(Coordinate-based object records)
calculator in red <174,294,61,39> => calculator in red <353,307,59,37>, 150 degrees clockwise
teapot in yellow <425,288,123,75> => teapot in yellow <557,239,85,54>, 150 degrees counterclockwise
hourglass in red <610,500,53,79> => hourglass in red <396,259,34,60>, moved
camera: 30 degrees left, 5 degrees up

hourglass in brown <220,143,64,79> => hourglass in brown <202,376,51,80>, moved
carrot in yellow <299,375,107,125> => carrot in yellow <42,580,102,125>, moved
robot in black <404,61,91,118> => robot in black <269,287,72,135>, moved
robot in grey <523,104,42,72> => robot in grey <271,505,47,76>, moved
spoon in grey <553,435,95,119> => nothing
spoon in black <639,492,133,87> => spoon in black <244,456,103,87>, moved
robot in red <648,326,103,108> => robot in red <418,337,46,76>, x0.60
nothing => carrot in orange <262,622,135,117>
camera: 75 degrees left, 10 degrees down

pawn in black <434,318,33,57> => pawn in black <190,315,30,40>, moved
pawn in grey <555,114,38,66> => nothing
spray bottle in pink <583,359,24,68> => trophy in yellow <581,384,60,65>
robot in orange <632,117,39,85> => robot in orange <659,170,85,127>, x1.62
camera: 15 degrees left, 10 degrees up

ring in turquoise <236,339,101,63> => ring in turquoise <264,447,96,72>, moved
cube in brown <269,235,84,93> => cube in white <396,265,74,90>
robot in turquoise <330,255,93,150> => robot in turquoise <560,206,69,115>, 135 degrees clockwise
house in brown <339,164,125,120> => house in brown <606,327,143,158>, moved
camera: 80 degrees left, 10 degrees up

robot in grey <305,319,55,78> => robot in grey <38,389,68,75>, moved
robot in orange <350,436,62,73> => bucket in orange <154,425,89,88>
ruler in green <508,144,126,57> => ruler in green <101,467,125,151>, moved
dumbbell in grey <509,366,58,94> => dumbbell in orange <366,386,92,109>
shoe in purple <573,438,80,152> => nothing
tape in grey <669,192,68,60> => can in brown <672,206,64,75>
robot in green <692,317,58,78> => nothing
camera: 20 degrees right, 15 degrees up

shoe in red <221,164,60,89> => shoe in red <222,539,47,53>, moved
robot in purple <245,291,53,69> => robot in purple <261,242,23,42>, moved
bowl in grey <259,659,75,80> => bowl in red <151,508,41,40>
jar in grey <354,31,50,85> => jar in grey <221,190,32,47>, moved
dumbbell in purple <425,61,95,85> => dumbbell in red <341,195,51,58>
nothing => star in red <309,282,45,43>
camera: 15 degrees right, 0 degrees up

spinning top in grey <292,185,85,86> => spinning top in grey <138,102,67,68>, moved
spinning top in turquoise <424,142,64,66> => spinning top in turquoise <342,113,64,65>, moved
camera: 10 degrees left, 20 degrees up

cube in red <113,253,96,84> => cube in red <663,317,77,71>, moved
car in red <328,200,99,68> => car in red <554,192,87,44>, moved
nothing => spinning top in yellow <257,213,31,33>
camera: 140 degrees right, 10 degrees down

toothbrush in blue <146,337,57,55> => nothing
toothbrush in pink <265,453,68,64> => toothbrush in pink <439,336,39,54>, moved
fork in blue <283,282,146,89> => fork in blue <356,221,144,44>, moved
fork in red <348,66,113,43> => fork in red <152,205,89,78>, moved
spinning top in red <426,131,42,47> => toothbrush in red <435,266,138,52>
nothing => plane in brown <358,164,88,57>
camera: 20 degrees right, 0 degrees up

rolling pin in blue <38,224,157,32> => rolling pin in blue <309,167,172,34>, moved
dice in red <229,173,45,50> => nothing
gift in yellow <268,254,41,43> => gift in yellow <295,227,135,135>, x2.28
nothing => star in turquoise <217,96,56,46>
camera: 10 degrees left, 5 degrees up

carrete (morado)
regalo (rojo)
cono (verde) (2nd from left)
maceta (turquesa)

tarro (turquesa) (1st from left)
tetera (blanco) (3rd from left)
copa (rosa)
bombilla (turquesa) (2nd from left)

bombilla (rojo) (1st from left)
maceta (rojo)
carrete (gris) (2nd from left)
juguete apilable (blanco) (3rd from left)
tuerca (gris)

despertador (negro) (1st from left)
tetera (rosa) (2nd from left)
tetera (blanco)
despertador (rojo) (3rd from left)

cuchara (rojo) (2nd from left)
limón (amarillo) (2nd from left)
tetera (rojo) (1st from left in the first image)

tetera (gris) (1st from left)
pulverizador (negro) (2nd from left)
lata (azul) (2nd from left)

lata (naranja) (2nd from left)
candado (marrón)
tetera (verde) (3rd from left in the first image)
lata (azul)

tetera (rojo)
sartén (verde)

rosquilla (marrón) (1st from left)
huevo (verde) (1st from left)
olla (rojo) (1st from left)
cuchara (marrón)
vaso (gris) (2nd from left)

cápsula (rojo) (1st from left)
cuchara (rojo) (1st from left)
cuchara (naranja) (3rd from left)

PROBLEM TO SOLVE:
Word for word, restate all of the data shown above.

RESULT:
calculator in red <174,294,61,39> => calculator in red <353,307,59,37>, 150 degrees clockwise
teapot in yellow <425,288,123,75> => teapot in yellow <557,239,85,54>, 150 degrees counterclockwise
hourglass in red <610,500,53,79> => hourglass in red <396,259,34,60>, moved
camera: 30 degrees left, 5 degrees up

hourglass in brown <220,143,64,79> => hourglass in brown <202,376,51,80>, moved
carrot in yellow <299,375,107,125> => carrot in yellow <42,580,102,125>, moved
robot in black <404,61,91,118> => robot in black <269,287,72,135>, moved
robot in grey <523,104,42,72> => robot in grey <271,505,47,76>, moved
spoon in grey <553,435,95,119> => nothing
spoon in black <639,492,133,87> => spoon in black <244,456,103,87>, moved
robot in red <648,326,103,108> => robot in red <418,337,46,76>, x0.60
nothing => carrot in orange <262,622,135,117>
camera: 75 degrees left, 10 degrees down

pawn in black <434,318,33,57> => pawn in black <190,315,30,40>, moved
pawn in grey <555,114,38,66> => nothing
spray bottle in pink <583,359,24,68> => trophy in yellow <581,384,60,65>
robot in orange <632,117,39,85> => robot in orange <659,170,85,127>, x1.62
camera: 15 degrees left, 10 degrees up

ring in turquoise <236,339,101,63> => ring in turquoise <264,447,96,72>, moved
cube in brown <269,235,84,93> => cube in white <396,265,74,90>
robot in turquoise <330,255,93,150> => robot in turquoise <560,206,69,115>, 135 degrees clockwise
house in brown <339,164,125,120> => house in brown <606,327,143,158>, moved
camera: 80 degrees left, 10 degrees up

robot in grey <305,319,55,78> => robot in grey <38,389,68,75>, moved
robot in orange <350,436,62,73> => bucket in orange <154,425,89,88>
ruler in green <508,144,126,57> => ruler in green <101,467,125,151>, moved
dumbbell in grey <509,366,58,94> => dumbbell in orange <366,386,92,109>
shoe in purple <573,438,80,152> => nothing
tape in grey <669,192,68,60> => can in brown <672,206,64,75>
robot in green <692,317,58,78> => nothing
camera: 20 degrees right, 15 degrees up

shoe in red <221,164,60,89> => shoe in red <222,539,47,53>, moved
robot in purple <245,291,53,69> => robot in purple <261,242,23,42>, moved
bowl in grey <259,659,75,80> => bowl in red <151,508,41,40>
jar in grey <354,31,50,85> => jar in grey <221,190,32,47>, moved
dumbbell in purple <425,61,95,85> => dumbbell in red <341,195,51,58>
nothing => star in red <309,282,45,43>
camera: 15 degrees right, 0 degrees up

spinning top in grey <292,185,85,86> => spinning top in grey <138,102,67,68>, moved
spinning top in turquoise <424,142,64,66> => spinning top in turquoise <342,113,64,65>, moved
camera: 10 degrees left, 20 degrees up

cube in red <113,253,96,84> => cube in red <663,317,77,71>, moved
car in red <328,200,99,68> => car in red <554,192,87,44>, moved
nothing => spinning top in yellow <257,213,31,33>
camera: 140 degrees right, 10 degrees down

toothbrush in blue <146,337,57,55> => nothing
toothbrush in pink <265,453,68,64> => toothbrush in pink <439,336,39,54>, moved
fork in blue <283,282,146,89> => fork in blue <356,221,144,44>, moved
fork in red <348,66,113,43> => fork in red <152,205,89,78>, moved
spinning top in red <426,131,42,47> => toothbrush in red <435,266,138,52>
nothing => plane in brown <358,164,88,57>
camera: 20 degrees right, 0 degrees up

rolling pin in blue <38,224,157,32> => rolling pin in blue <309,167,172,34>, moved
dice in red <229,173,45,50> => nothing
gift in yellow <268,254,41,43> => gift in yellow <295,227,135,135>, x2.28
nothing => star in turquoise <217,96,56,46>
camera: 10 degrees left, 5 degrees up

carrete (morado)
regalo (rojo)
cono (verde) (2nd from left)
maceta (turquesa)

tarro (turquesa) (1st from left)
tetera (blanco) (3rd from left)
copa (rosa)
bombilla (turquesa) (2nd from left)

bombilla (rojo) (1st from left)
maceta (rojo)
carrete (gris) (2nd from left)
juguete apilable (blanco) (3rd from left)
tuerca (gris)

despertador (negro) (1st from left)
tetera (rosa) (2nd from left)
tetera (blanco)
despertador (rojo) (3rd from left)

cuchara (rojo) (2nd from left)
limón (amarillo) (2nd from left)
tetera (rojo) (1st from left in the first image)

tetera (gris) (1st from left)
pulverizador (negro) (2nd from left)
lata (azul) (2nd from left)

lata (naranja) (2nd from left)
candado (marrón)
tetera (verde) (3rd from left in the first image)
lata (azul)

tetera (rojo)
sartén (verde)

rosquilla (marrón) (1st from left)
huevo (verde) (1st from left)
olla (rojo) (1st from left)
cuchara (marrón)
vaso (gris) (2nd from left)

cápsula (rojo) (1st from left)
cuchara (rojo) (1st from left)
cuchara (naranja) (3rd from left)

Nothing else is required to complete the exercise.